Requirement = Look for the line containing "turquoise dumbbell: 3 -> 0" and the line containing "yellow spinning top: 3 -> 8" in the entries below. Copy those two and all lines between them exactly, leaving out pictures.

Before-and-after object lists
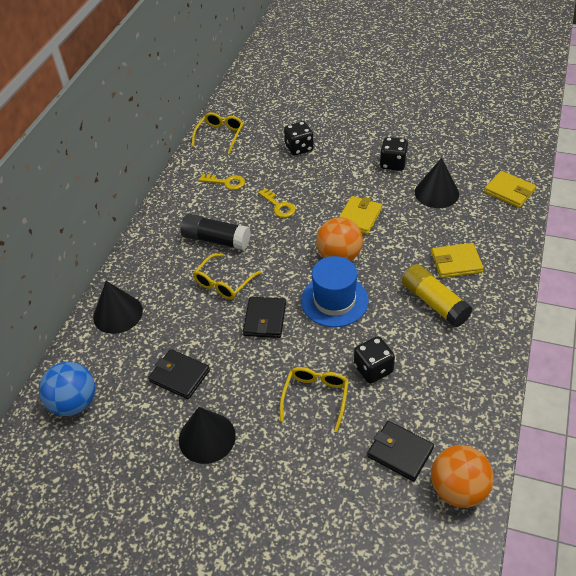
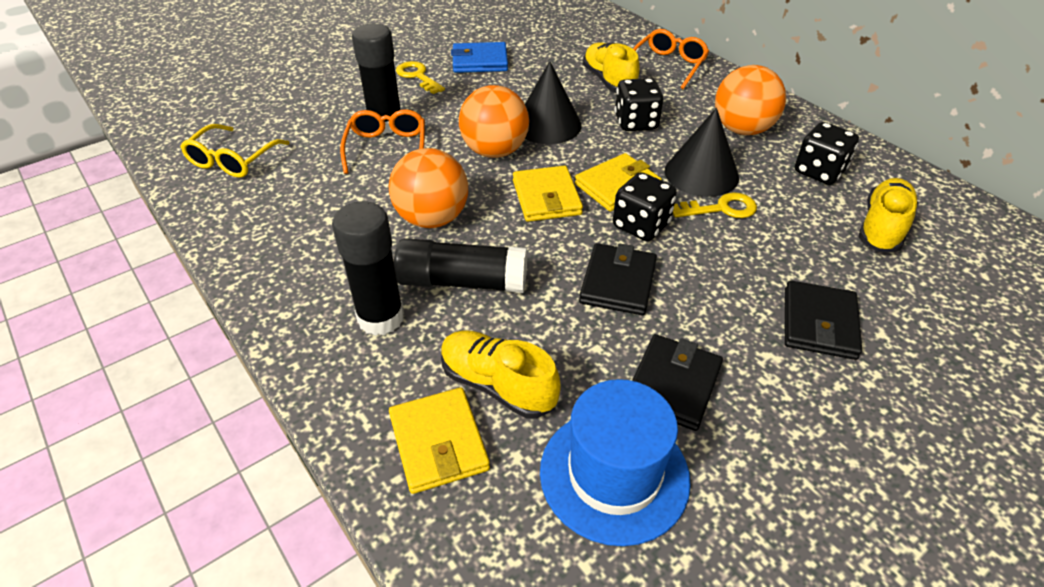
black cone: 3 -> 2
black glue stick: 1 -> 3
blue ball: 1 -> 0
blue wallet: 0 -> 1
orange ball: 2 -> 3
orange glasses: 0 -> 2
yellow glasses: 3 -> 1
yellow glue stick: 1 -> 0
yellow shoe: 0 -> 3

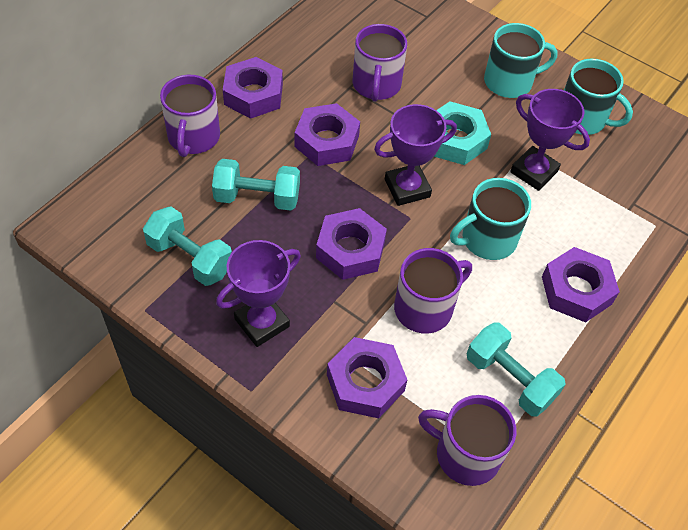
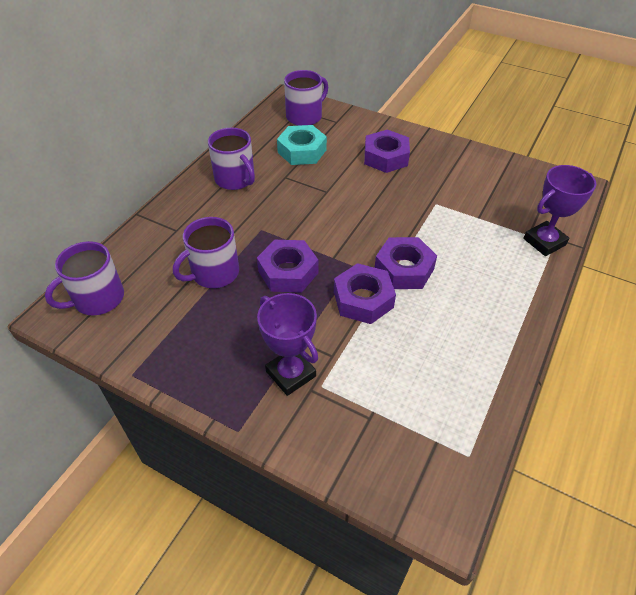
purple nut: 5 -> 4
purple trophy: 3 -> 2
turquoise dumbbell: 3 -> 0
turquoise mug: 3 -> 0

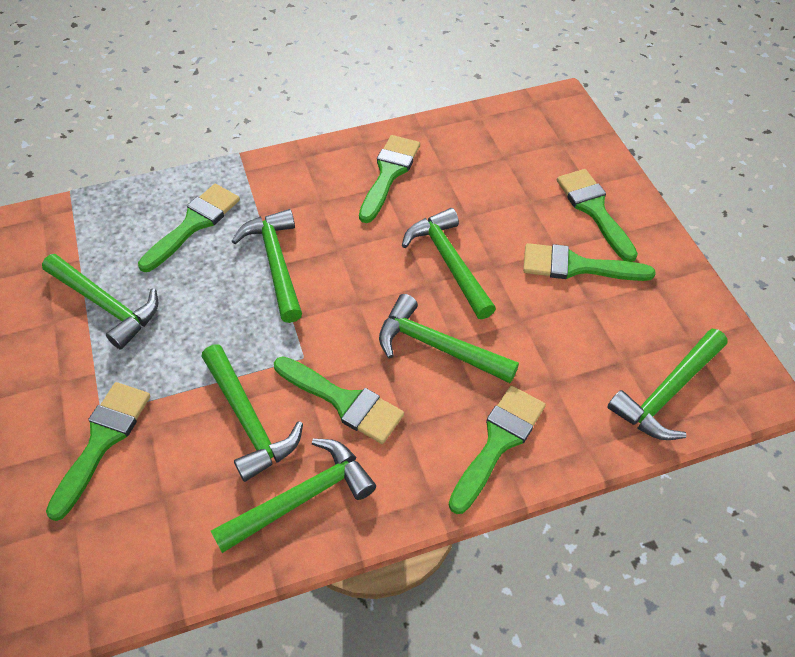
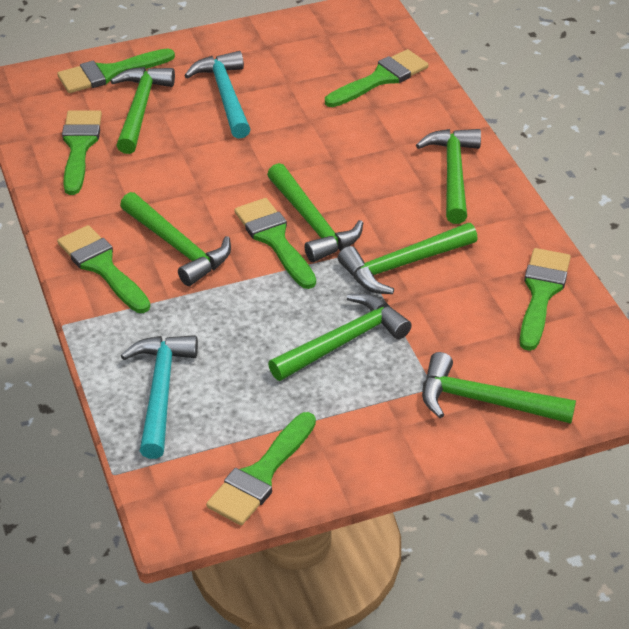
turquoise hammer: 0 -> 2

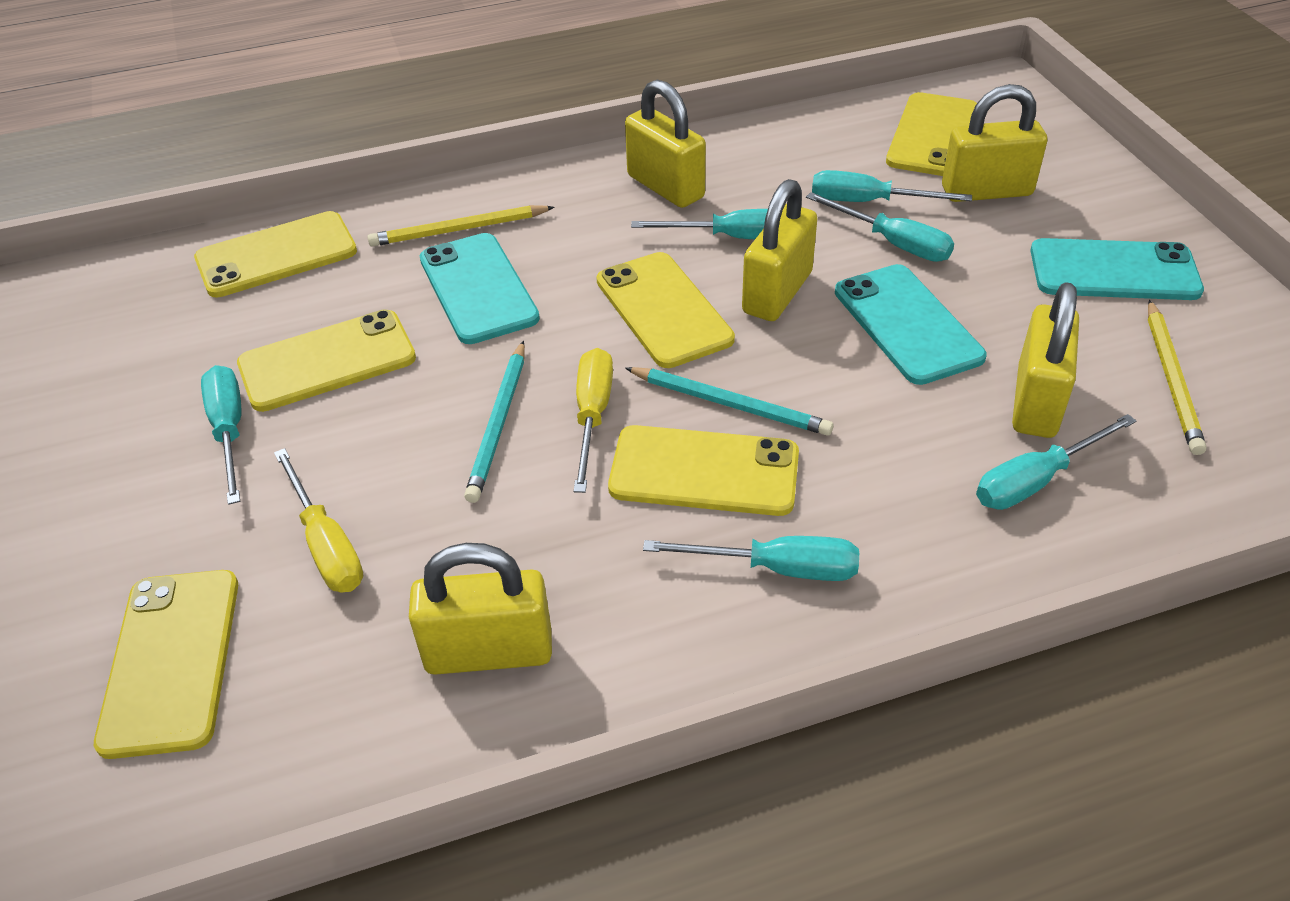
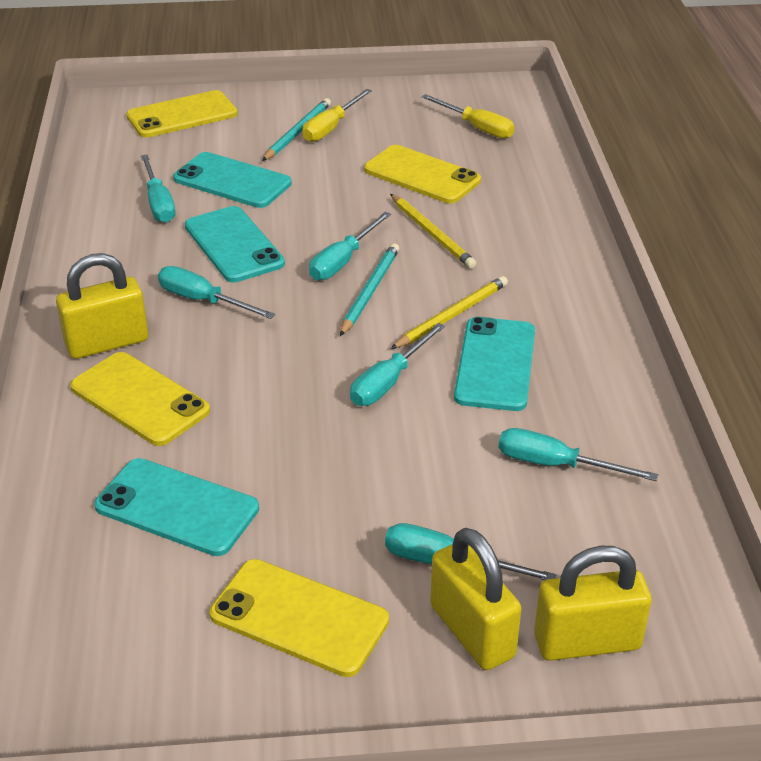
turquoise phone: 3 -> 4
yellow padlock: 5 -> 3
yellow phone: 6 -> 4

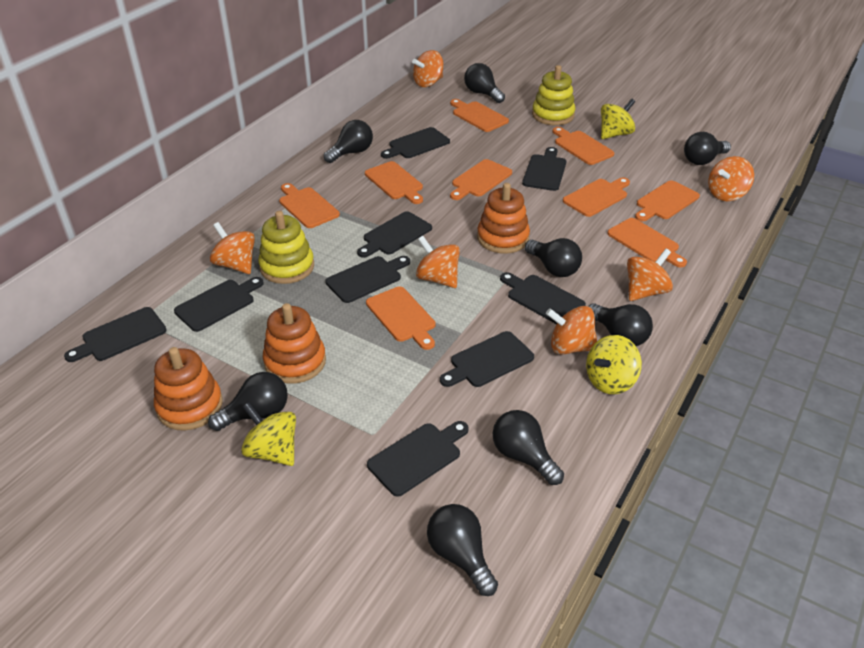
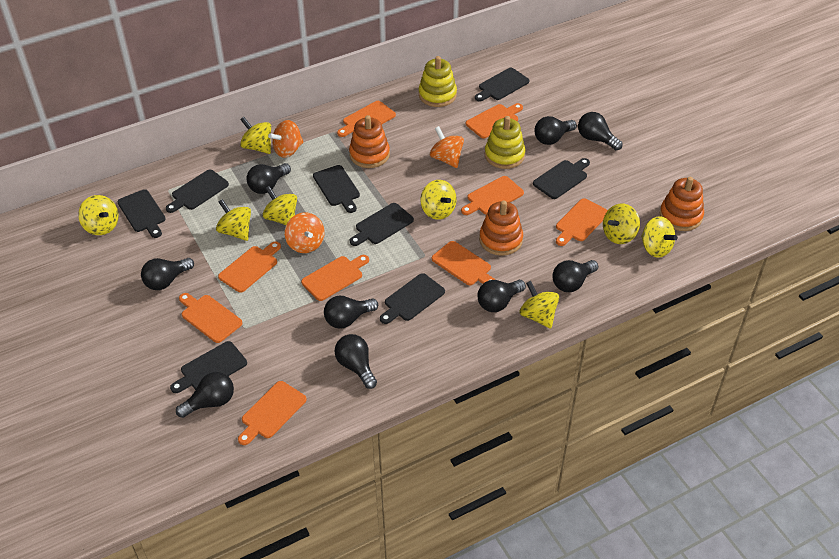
black cutting board: 9 -> 8
black light bulb: 8 -> 9
orange spinning top: 6 -> 3
yellow spinning top: 3 -> 8

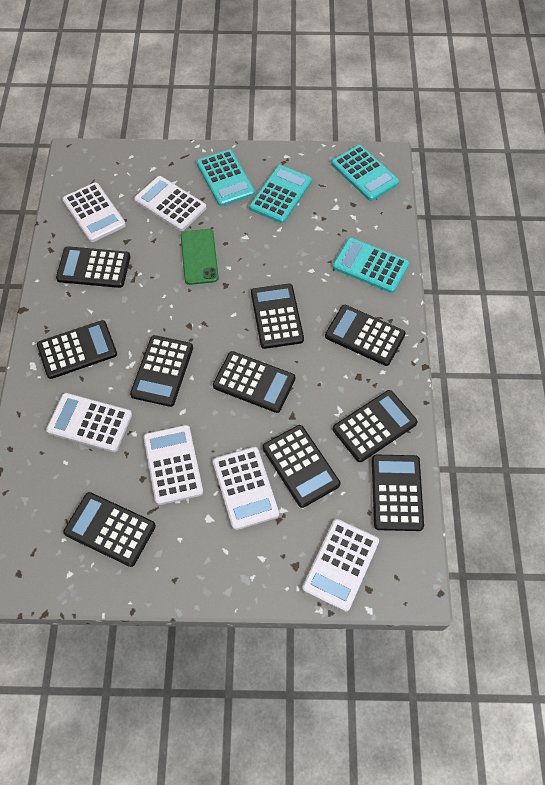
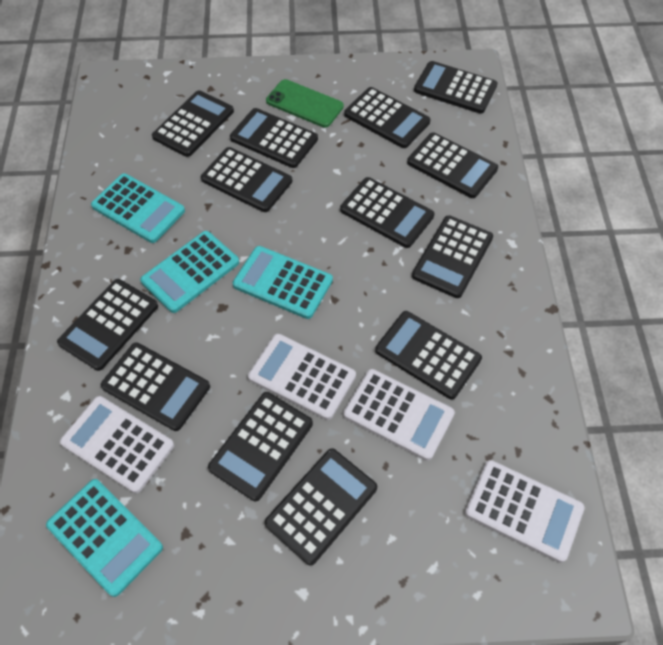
black calculator: 10 -> 13
white calculator: 6 -> 4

Solution to the exercise =
turquoise dumbbell: 3 -> 0
turquoise mug: 3 -> 0

turquoise hammer: 0 -> 2

turquoise phone: 3 -> 4
yellow padlock: 5 -> 3
yellow phone: 6 -> 4

black cutting board: 9 -> 8
black light bulb: 8 -> 9
orange spinning top: 6 -> 3
yellow spinning top: 3 -> 8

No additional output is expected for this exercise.